── RECORDS PROVIDED ──

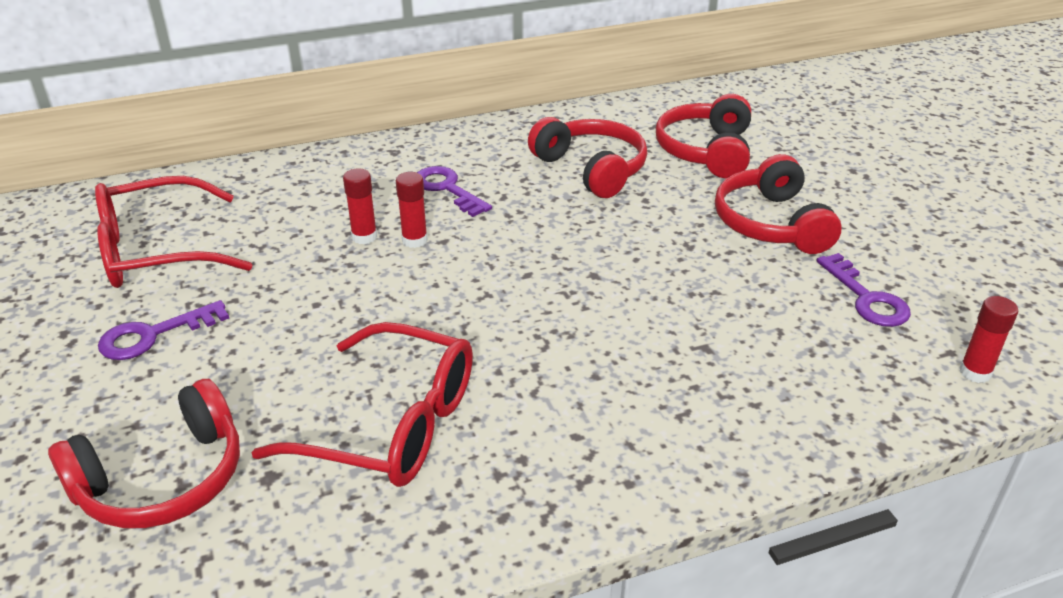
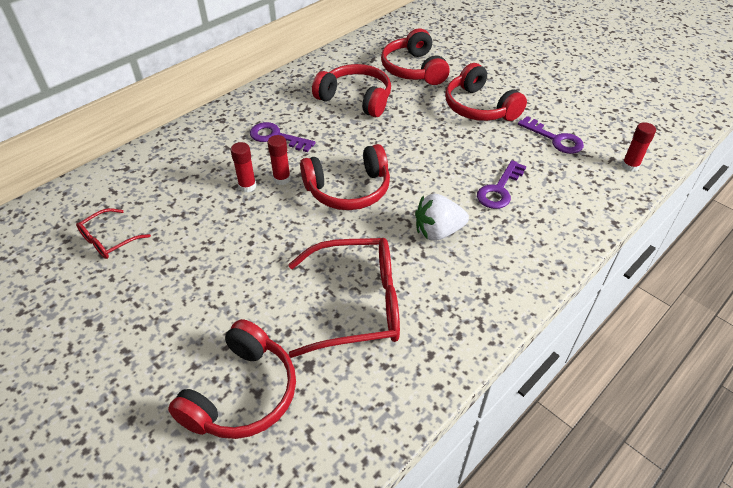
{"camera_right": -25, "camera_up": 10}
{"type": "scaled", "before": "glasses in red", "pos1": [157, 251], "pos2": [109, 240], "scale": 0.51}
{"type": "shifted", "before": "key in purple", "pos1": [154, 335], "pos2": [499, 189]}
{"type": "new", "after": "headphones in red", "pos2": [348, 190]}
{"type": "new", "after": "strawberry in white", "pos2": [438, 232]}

───

→ **TASK BRIEF**:
Each line of the records above must be repeated exactly, but no picture belongs in the copy.

→ **RESPONSE**:
{"camera_right": -25, "camera_up": 10}
{"type": "scaled", "before": "glasses in red", "pos1": [157, 251], "pos2": [109, 240], "scale": 0.51}
{"type": "shifted", "before": "key in purple", "pos1": [154, 335], "pos2": [499, 189]}
{"type": "new", "after": "headphones in red", "pos2": [348, 190]}
{"type": "new", "after": "strawberry in white", "pos2": [438, 232]}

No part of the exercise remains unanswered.